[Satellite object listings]
───

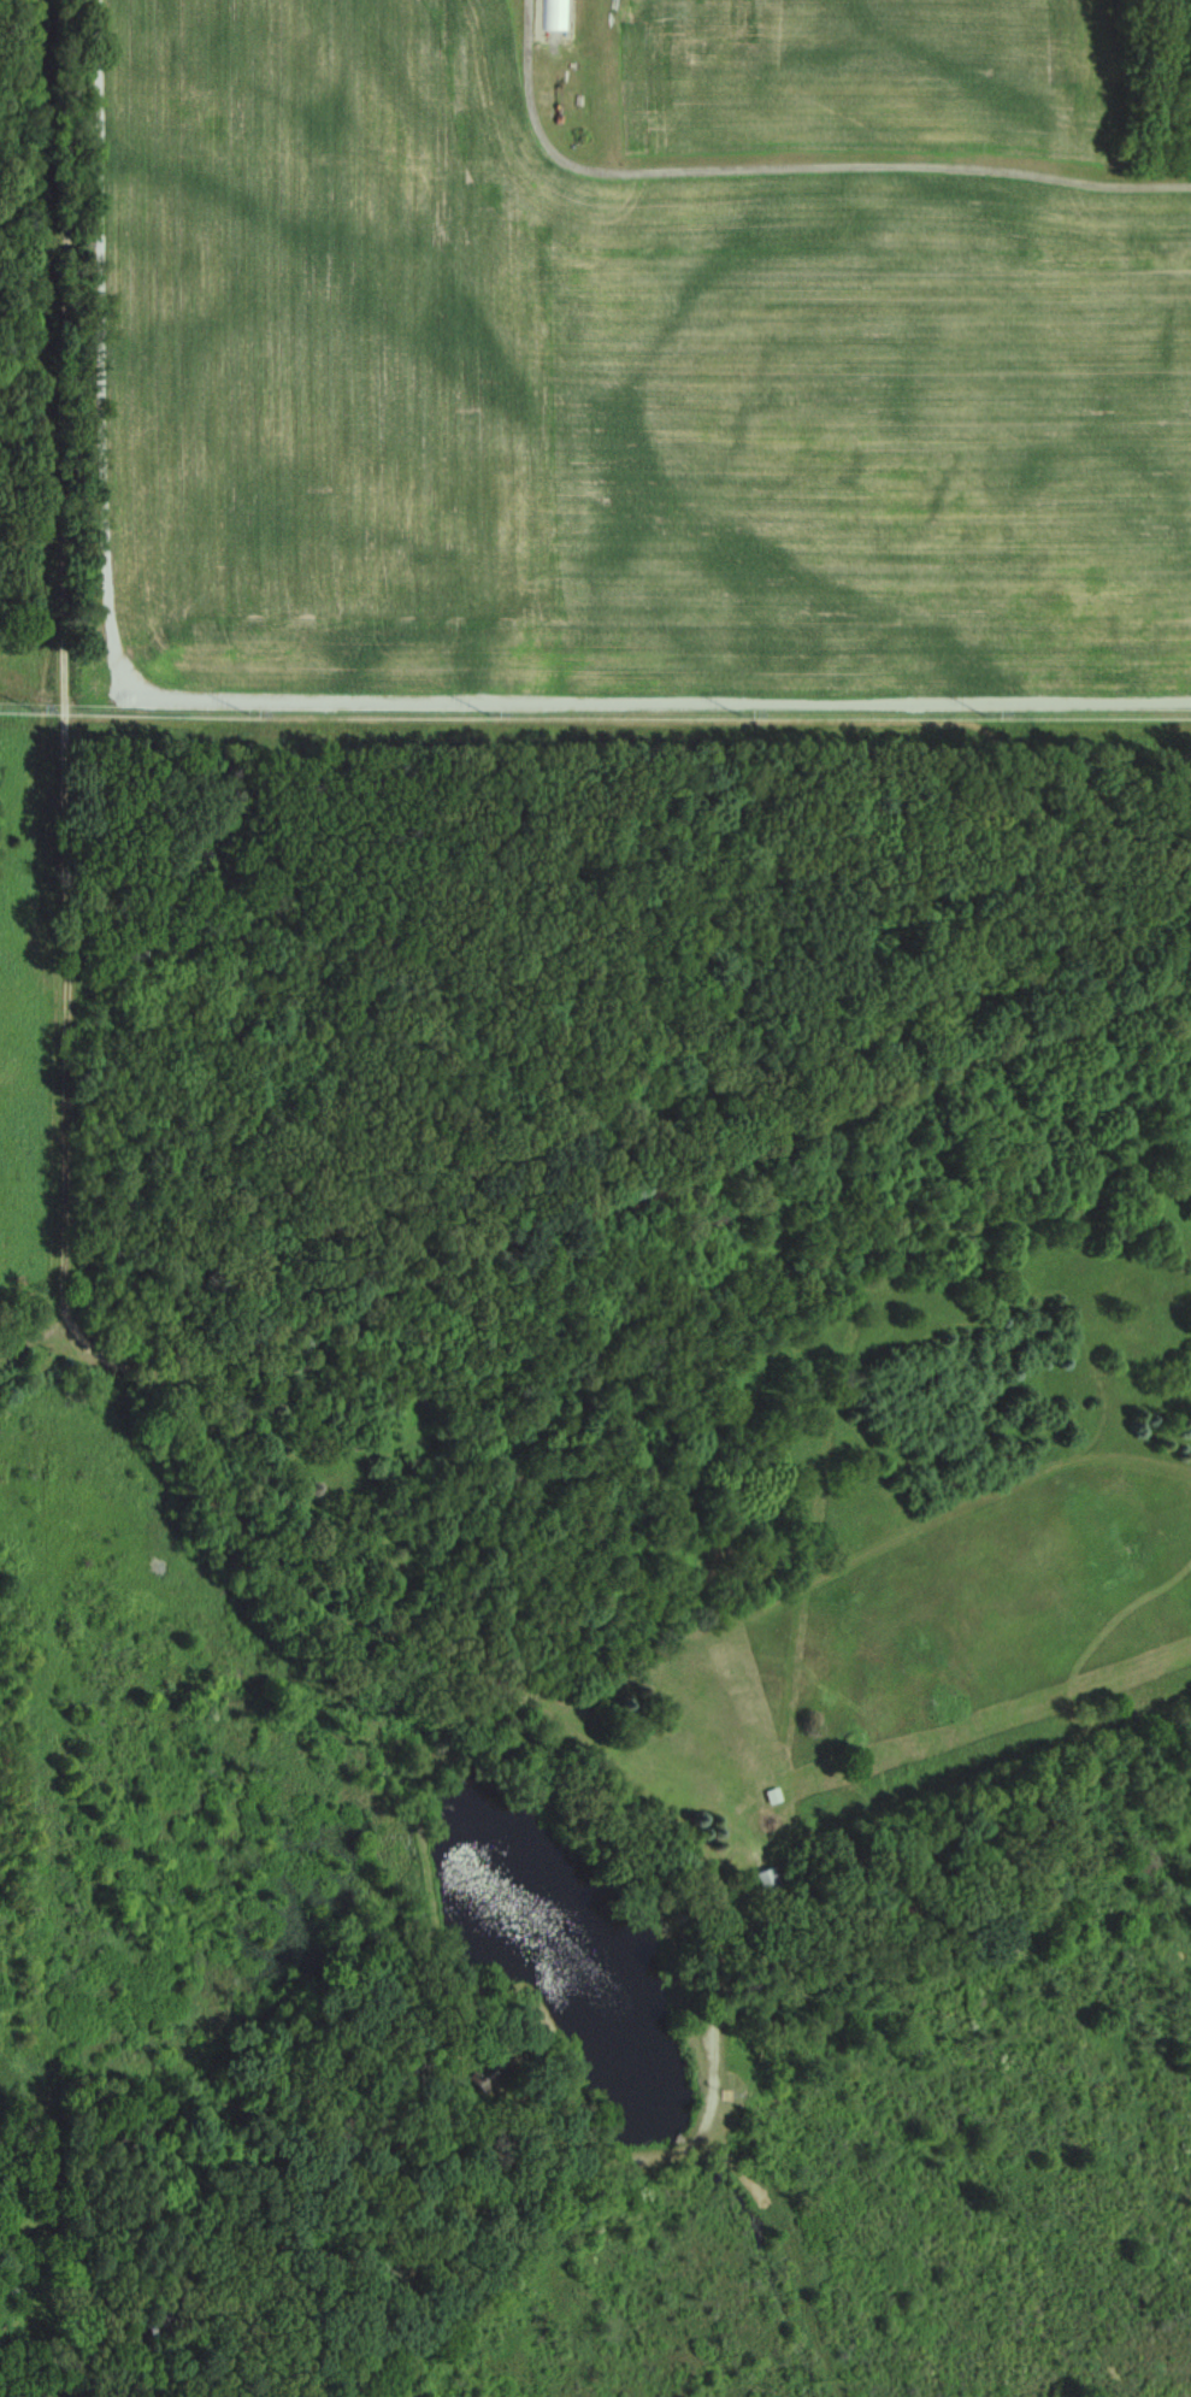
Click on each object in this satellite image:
building: (554, 15)
road: (252, 759)
building: (760, 1886)
building: (155, 2321)

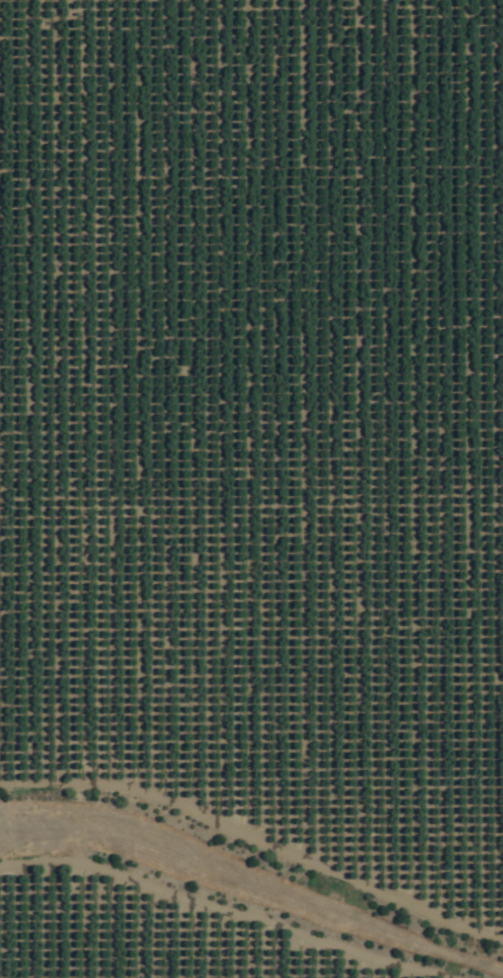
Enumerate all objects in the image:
crop: (251, 489)

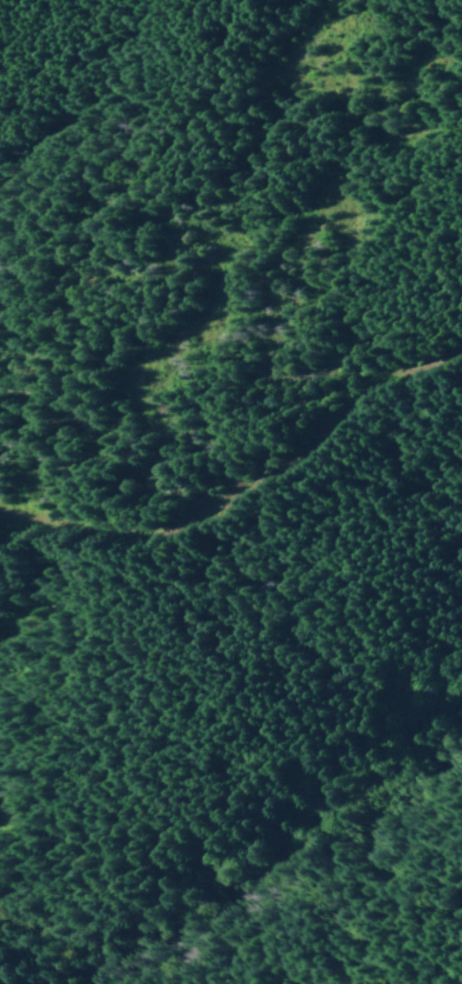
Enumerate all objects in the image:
road: (247, 491)

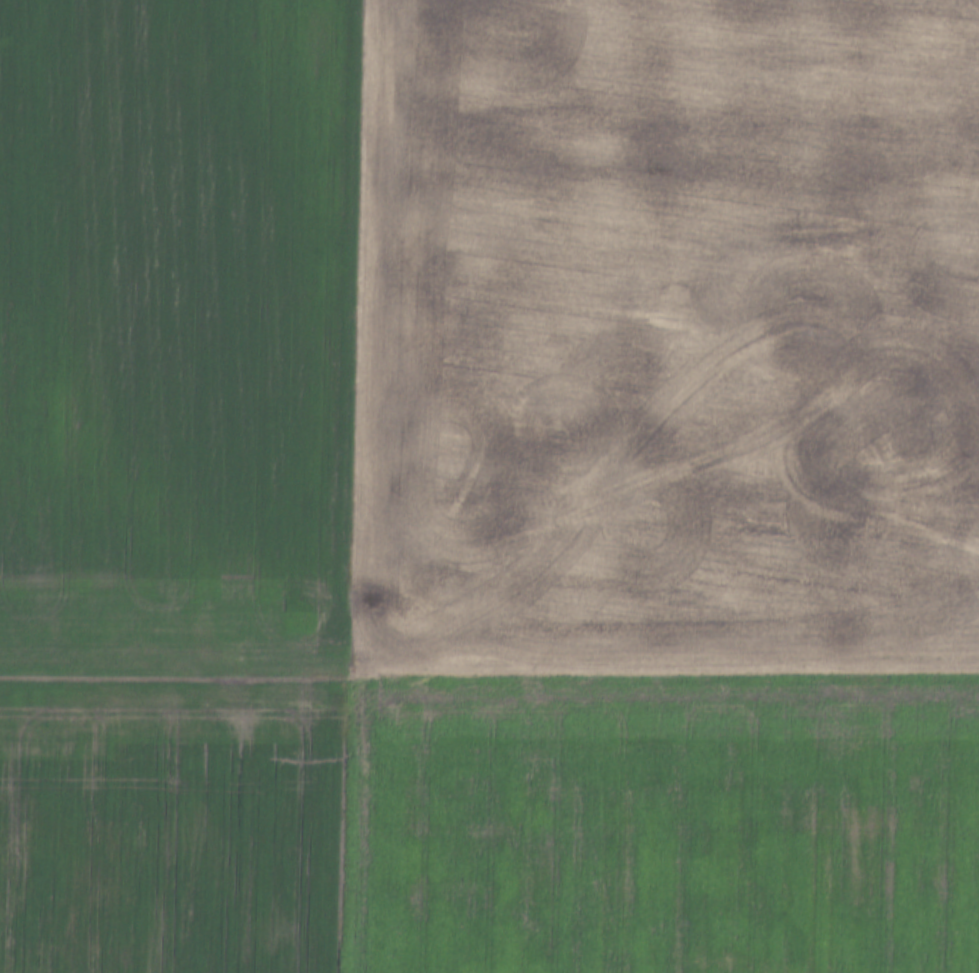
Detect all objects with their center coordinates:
crop: (173, 331)
crop: (662, 334)
crop: (658, 819)
crop: (168, 820)

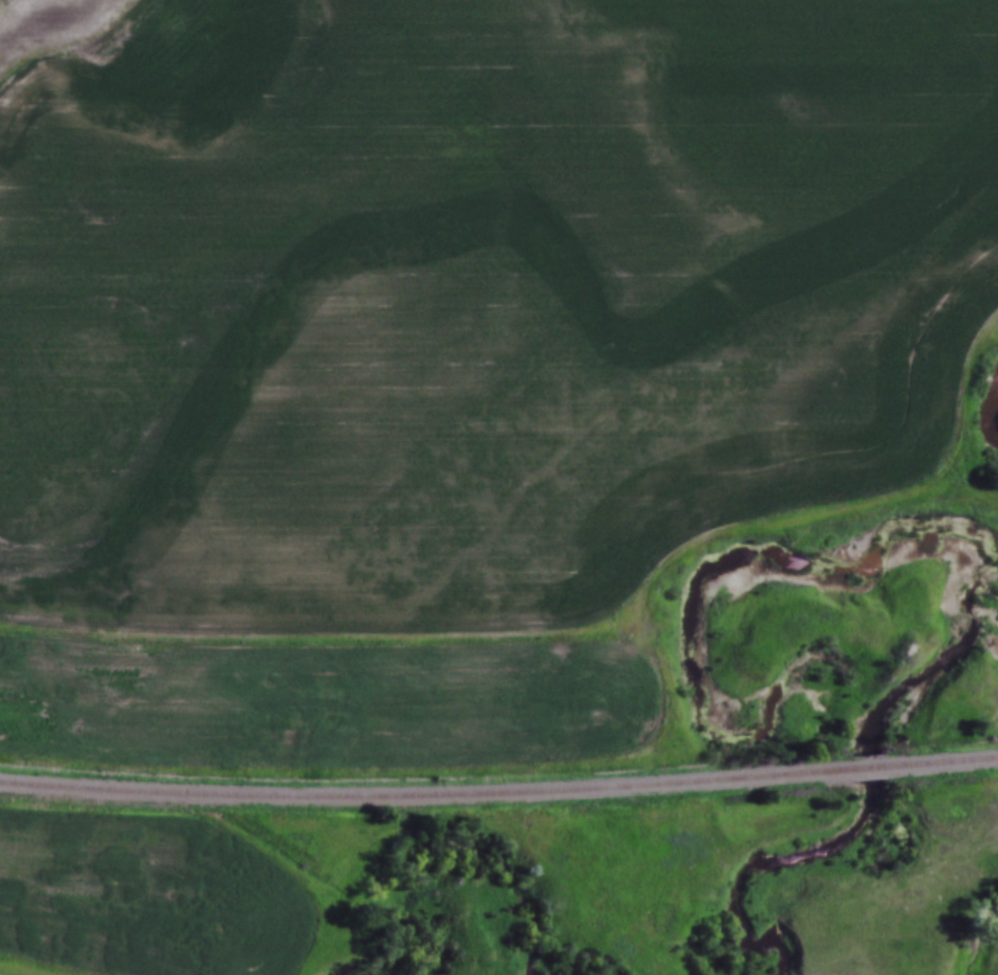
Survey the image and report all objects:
road: (831, 508)
railway: (499, 795)

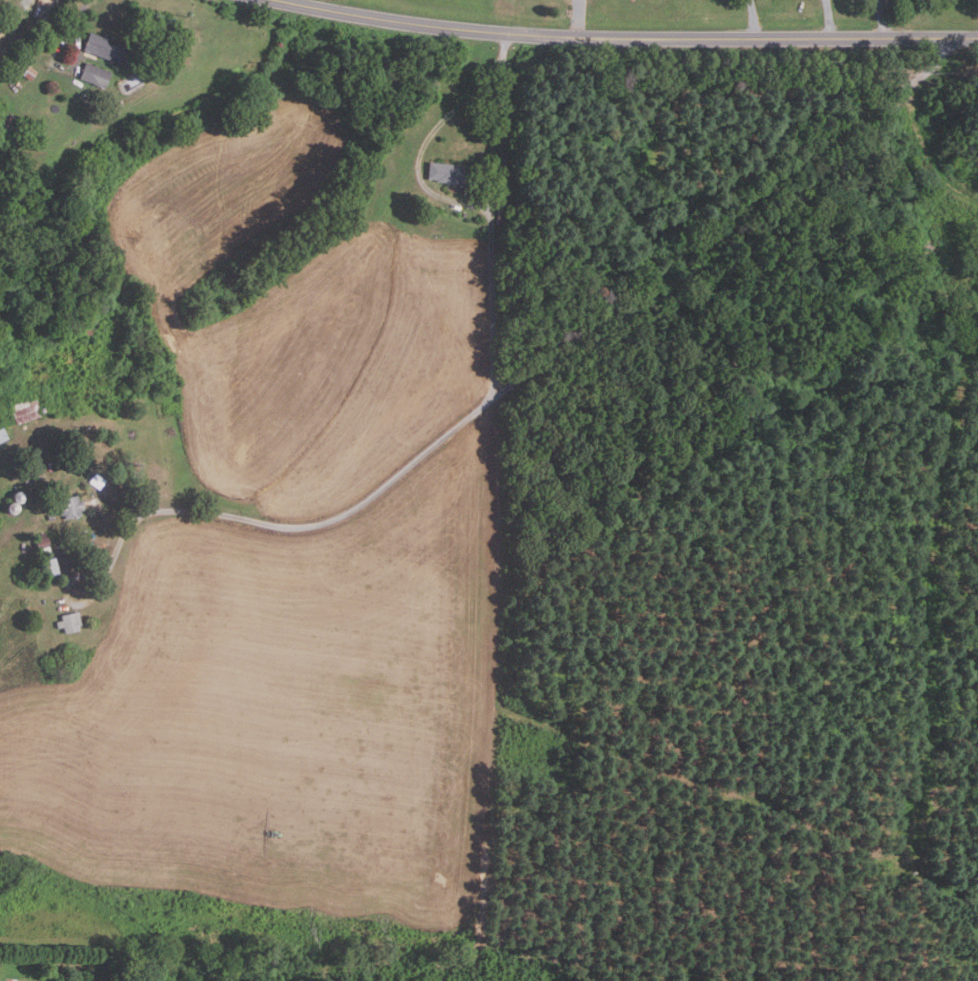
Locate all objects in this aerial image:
road: (83, 9)
road: (882, 17)
road: (625, 37)
building: (106, 49)
building: (27, 72)
building: (93, 75)
building: (11, 128)
building: (455, 174)
building: (501, 216)
road: (731, 221)
road: (484, 403)
building: (25, 411)
building: (2, 435)
building: (27, 480)
silo: (19, 497)
building: (69, 507)
silo: (13, 508)
building: (50, 517)
building: (41, 542)
building: (48, 567)
building: (68, 622)

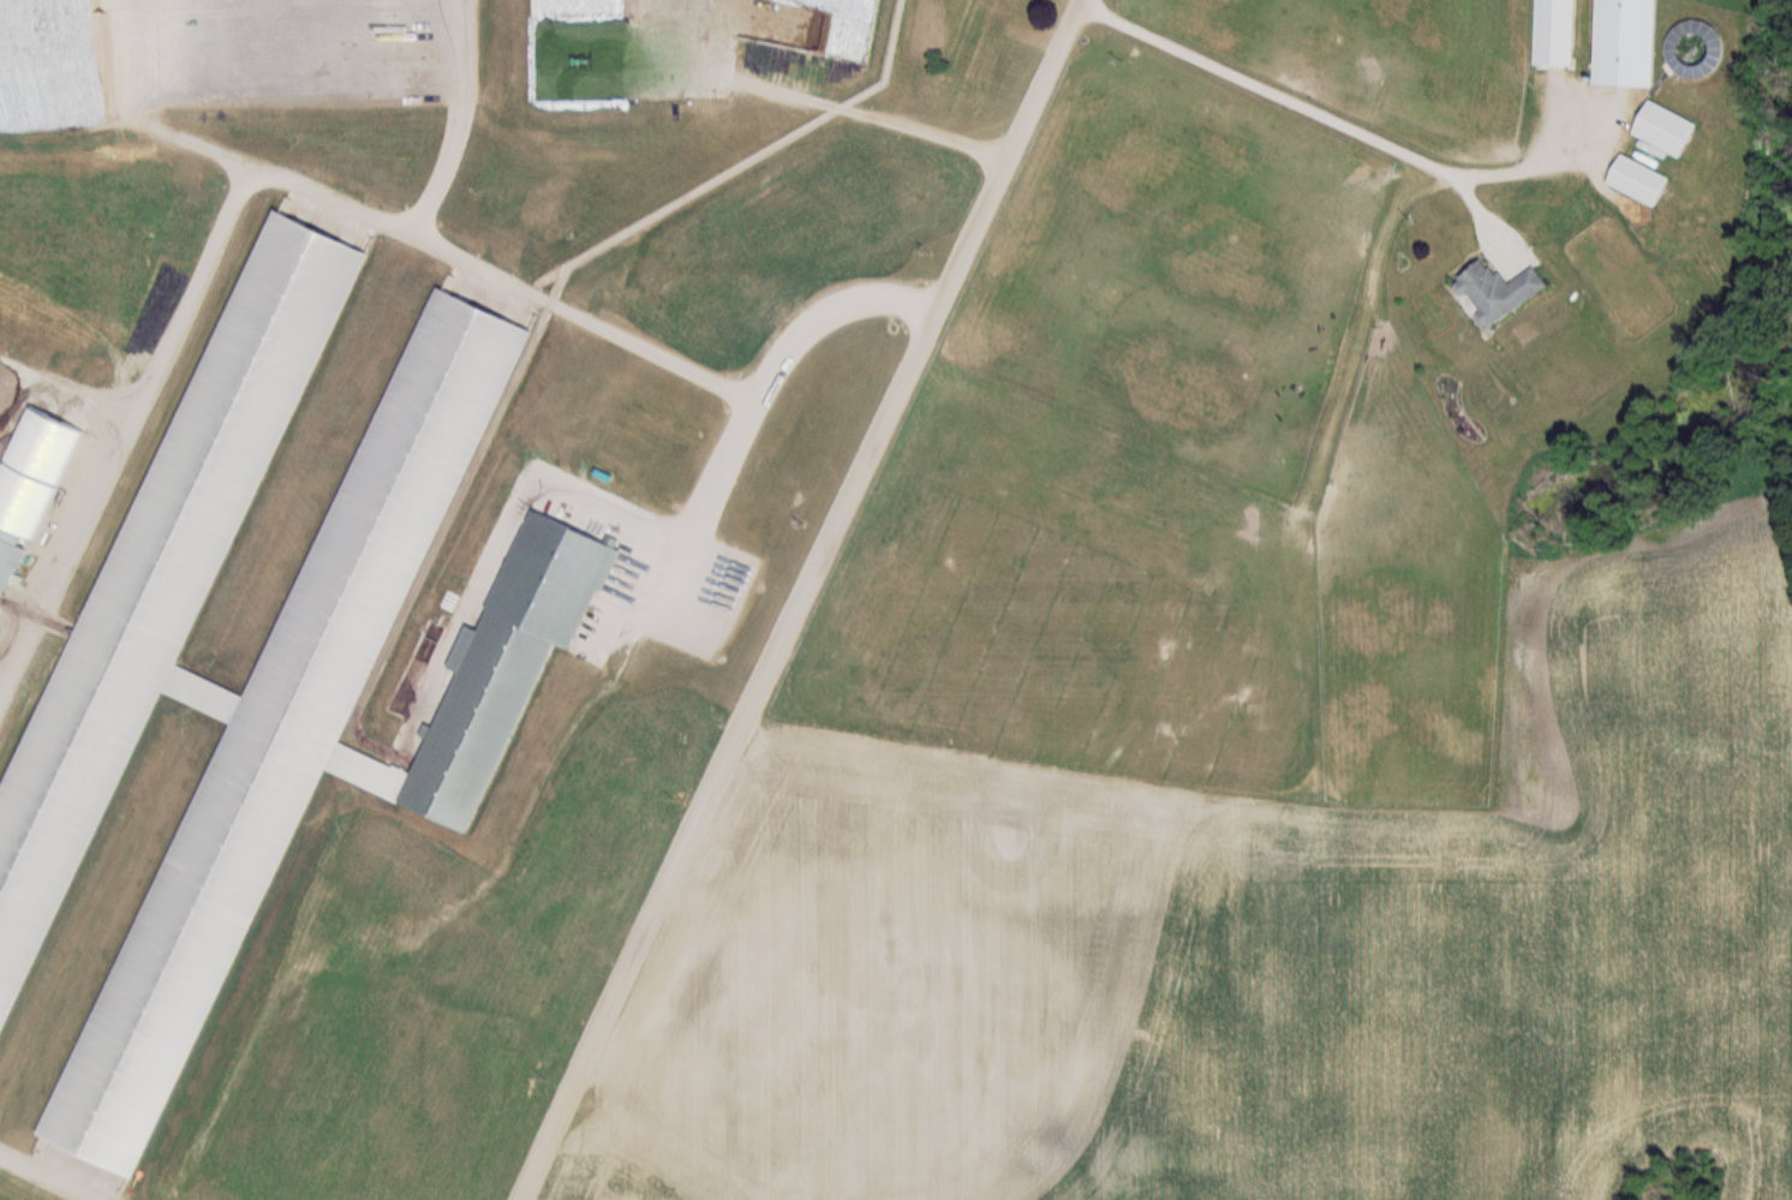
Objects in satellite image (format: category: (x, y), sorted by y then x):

───

Print the records above word for word, omitting any picture they contain.

EXPECTED OUTPUT >>
Click on each object in this satellite image:
building: (554, 15)
road: (252, 759)
building: (760, 1886)
building: (155, 2321)

Enumerate all objects in the image:
crop: (251, 489)

Enumerate all objects in the image:
road: (247, 491)

Detect all objects with their center coordinates:
crop: (173, 331)
crop: (662, 334)
crop: (658, 819)
crop: (168, 820)

Survey the image and report all objects:
road: (831, 508)
railway: (499, 795)

Locate all objects in this aerial image:
road: (83, 9)
road: (882, 17)
road: (625, 37)
building: (106, 49)
building: (27, 72)
building: (93, 75)
building: (11, 128)
building: (455, 174)
building: (501, 216)
road: (731, 221)
road: (484, 403)
building: (25, 411)
building: (2, 435)
building: (27, 480)
silo: (19, 497)
building: (69, 507)
silo: (13, 508)
building: (50, 517)
building: (41, 542)
building: (48, 567)
building: (68, 622)

Objects in satellite image (format: category: (x, y), sorted by y then x):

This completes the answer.